● PROBLEM:
Please give the number of lines in the material below that contain "moved", without further comment.

● DATA PROVIDED:
# # # #
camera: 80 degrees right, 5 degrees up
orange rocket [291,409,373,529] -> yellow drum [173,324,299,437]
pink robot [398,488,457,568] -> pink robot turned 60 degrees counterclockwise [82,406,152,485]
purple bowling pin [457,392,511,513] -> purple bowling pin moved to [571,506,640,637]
# # # #
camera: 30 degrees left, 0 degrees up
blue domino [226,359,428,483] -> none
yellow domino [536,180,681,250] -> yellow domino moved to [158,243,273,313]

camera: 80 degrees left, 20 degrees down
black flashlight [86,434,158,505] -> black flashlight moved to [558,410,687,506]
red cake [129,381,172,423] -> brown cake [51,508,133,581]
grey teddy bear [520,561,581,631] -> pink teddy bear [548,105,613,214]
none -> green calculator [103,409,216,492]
# # # #
● FINISHED EXERCISE:
3